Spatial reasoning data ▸
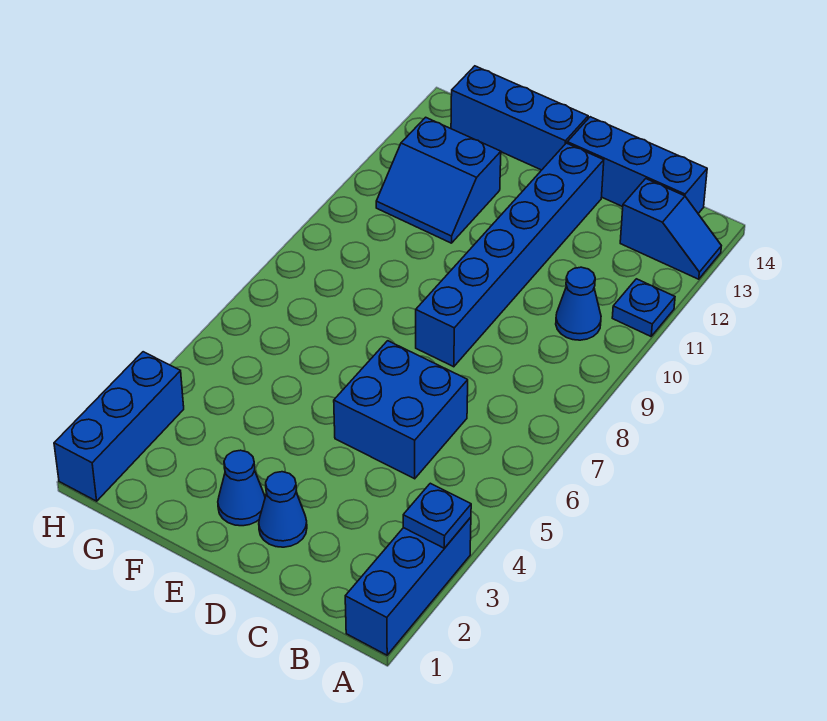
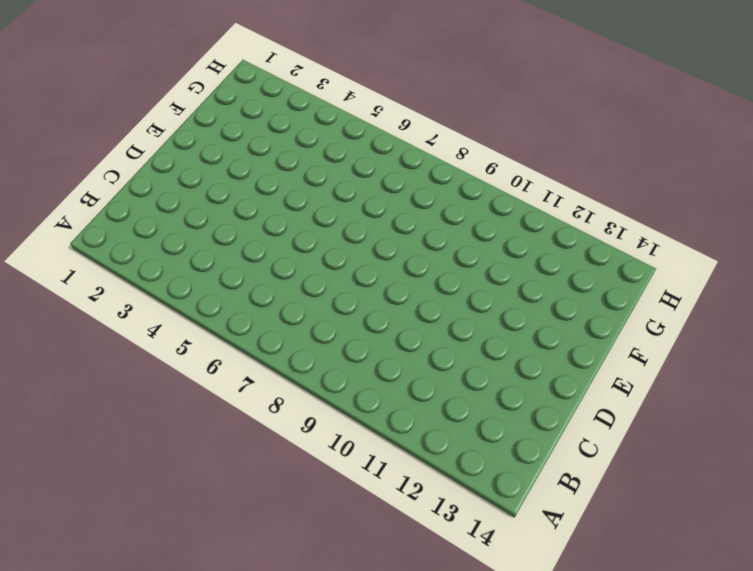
none -> blue brick A1:A3 level 1
none -> blue plate A11 level 1
none -> blue slope A13:B13 level 1 top B

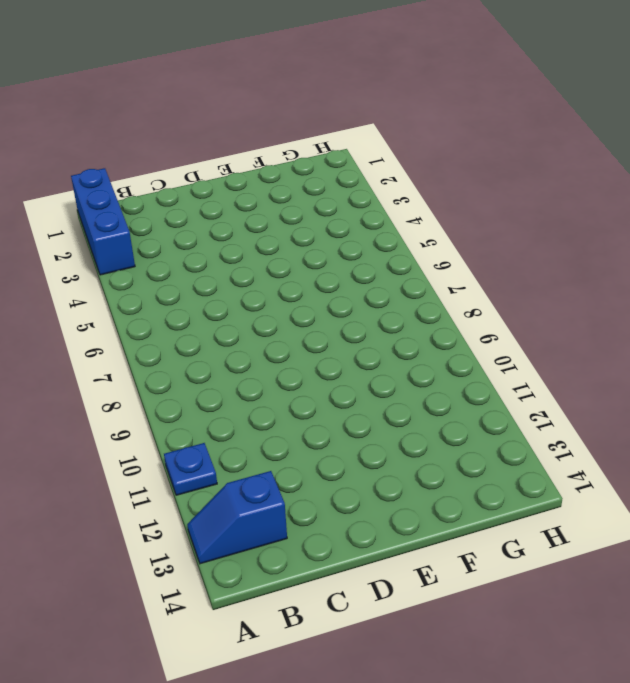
none -> blue cone B10 level 1
none -> blue brick B14:D14 level 1
none -> blue brick C5:D6 level 1

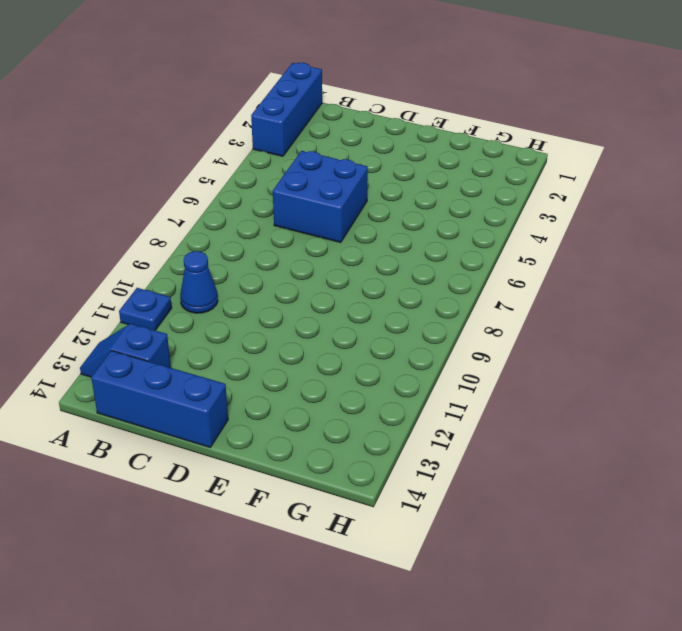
none -> blue cone D2 level 1
none -> blue brick D8:D13 level 1
none -> blue cone E2 level 1

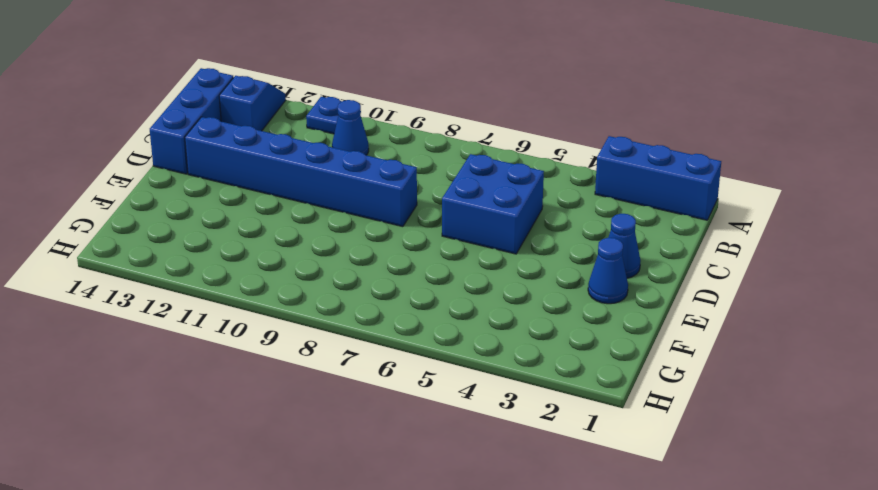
none -> blue brick E14:G14 level 1
none -> blue slope F11:G12 level 1 top 12
none -> blue brick H1:H3 level 1

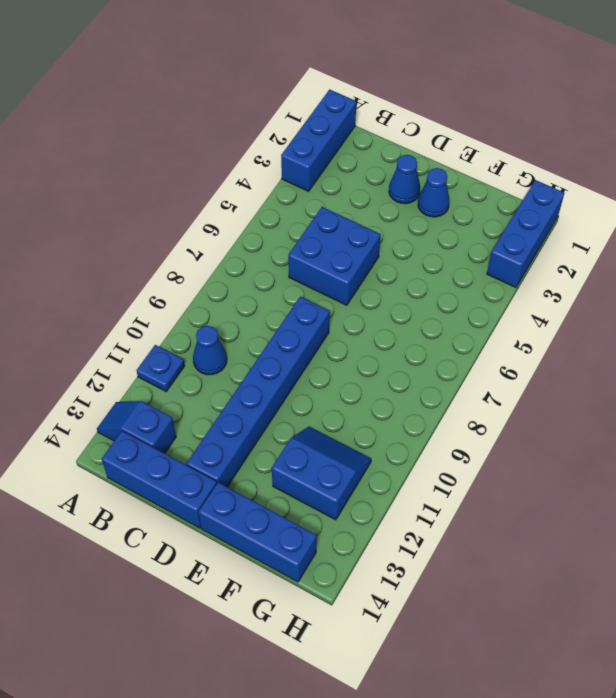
none -> blue plate A3 level 2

Prompt ▸ Print the records above exactly, minus pictures.

Written response ▸
none -> blue brick A1:A3 level 1
none -> blue plate A11 level 1
none -> blue slope A13:B13 level 1 top B

none -> blue cone B10 level 1
none -> blue brick B14:D14 level 1
none -> blue brick C5:D6 level 1

none -> blue cone D2 level 1
none -> blue brick D8:D13 level 1
none -> blue cone E2 level 1

none -> blue brick E14:G14 level 1
none -> blue slope F11:G12 level 1 top 12
none -> blue brick H1:H3 level 1

none -> blue plate A3 level 2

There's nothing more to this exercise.